→ **Task instructions**:
Go through the entries below. Copy out every line that contains "wallet".
Segment Start: Material for this task
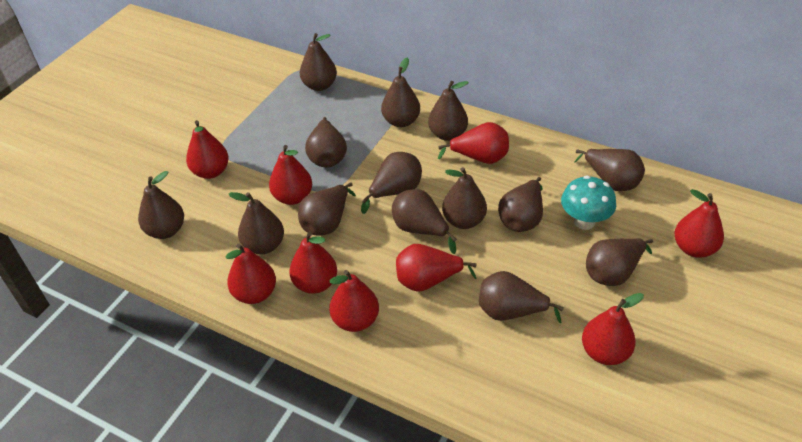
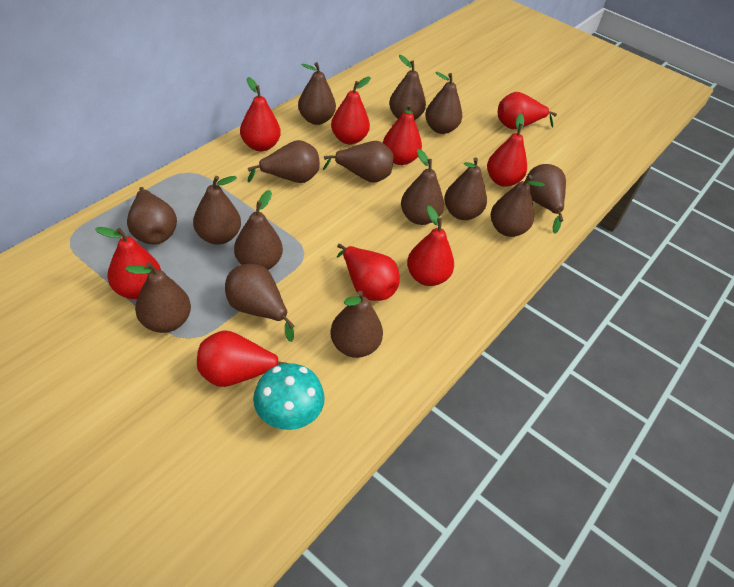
brown pear: 14 -> 15

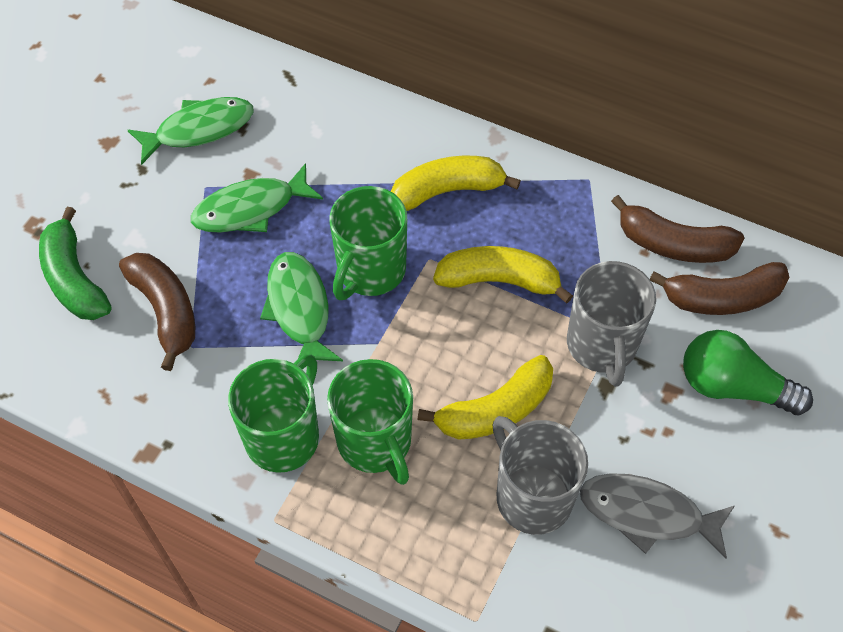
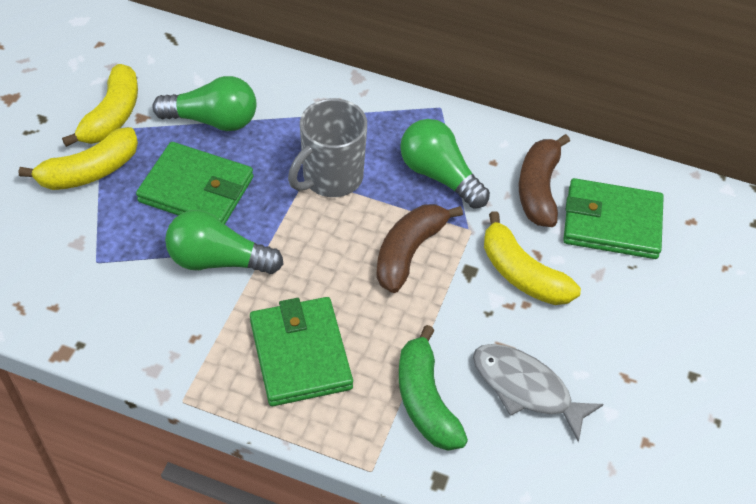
brown banana: 3 -> 2
green fish: 3 -> 0
green light bulb: 1 -> 3
green mug: 3 -> 0
green wallet: 0 -> 3
grey mug: 2 -> 1

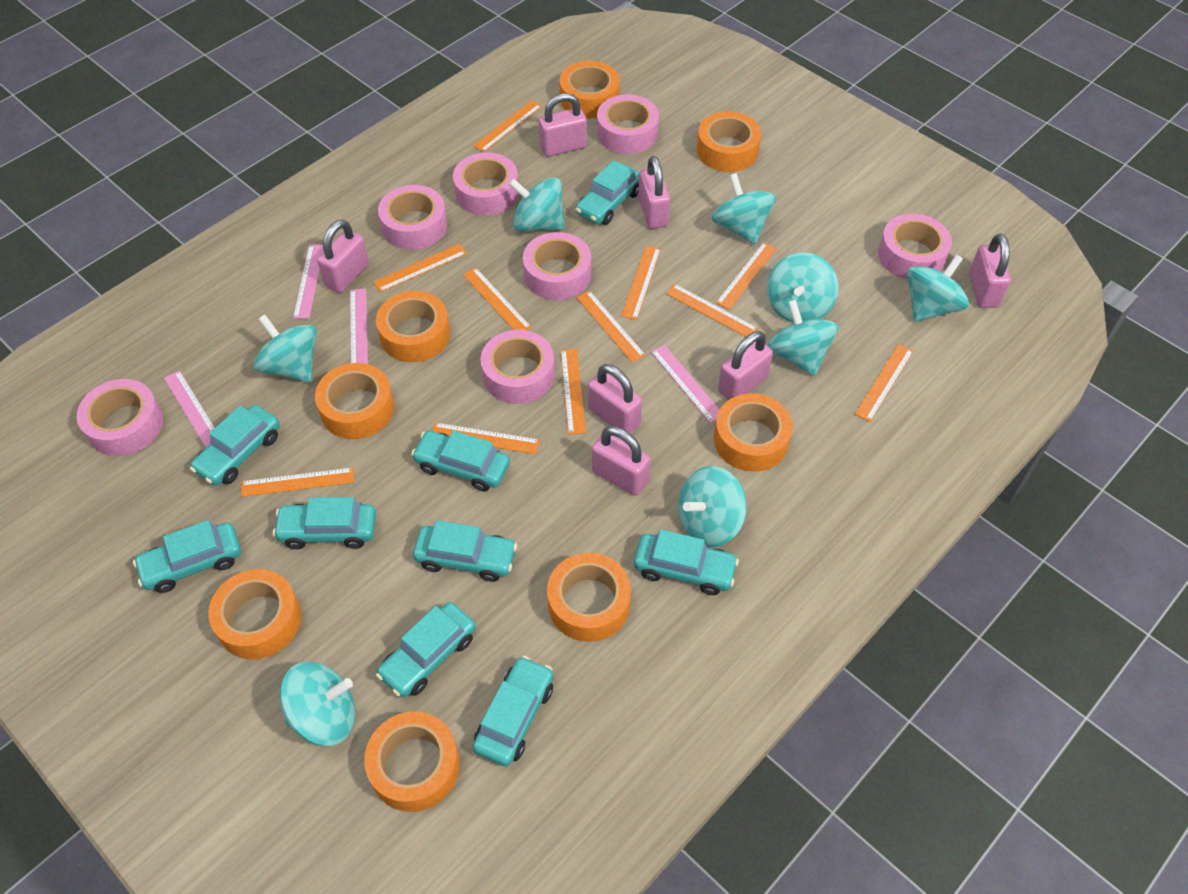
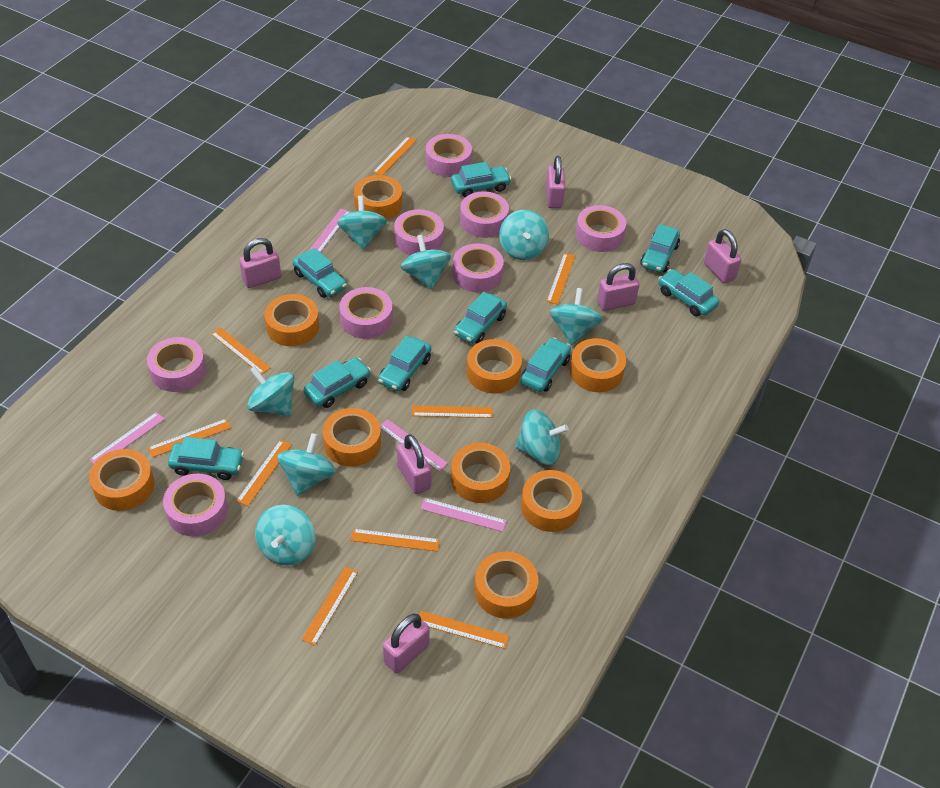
orange ruler: 11 -> 9
orange tape: 8 -> 9
pink padlock: 7 -> 6
pink tape: 7 -> 8

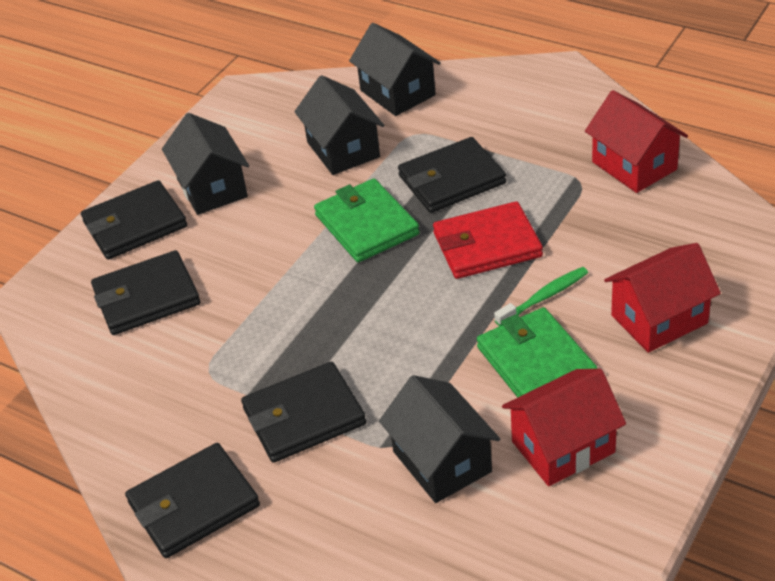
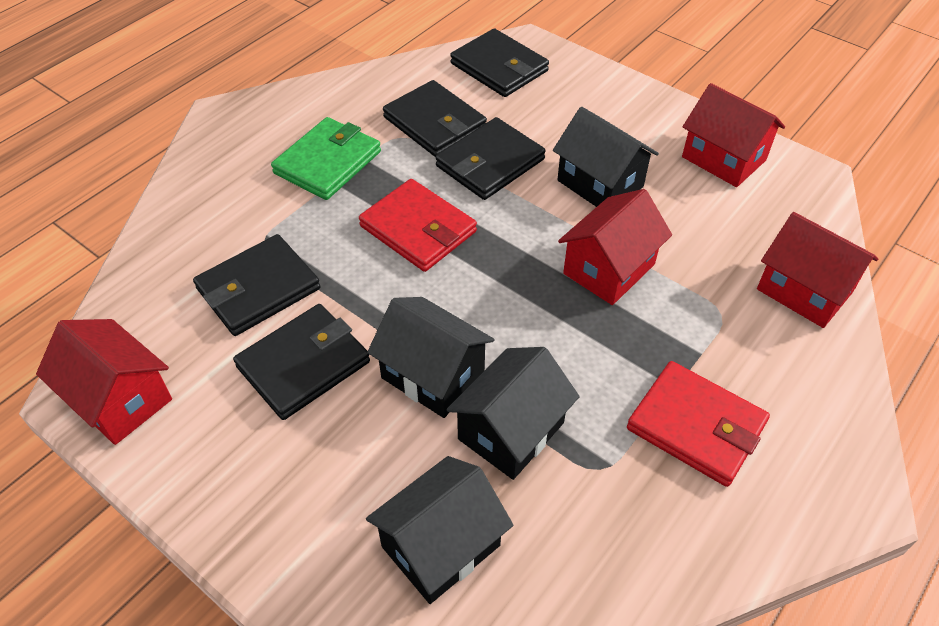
green toothbrush: 1 -> 0
green wallet: 2 -> 1
red house: 3 -> 4
red wallet: 1 -> 2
Segment End: Material for this task
→ **Your response**:
green wallet: 0 -> 3
green wallet: 2 -> 1
red wallet: 1 -> 2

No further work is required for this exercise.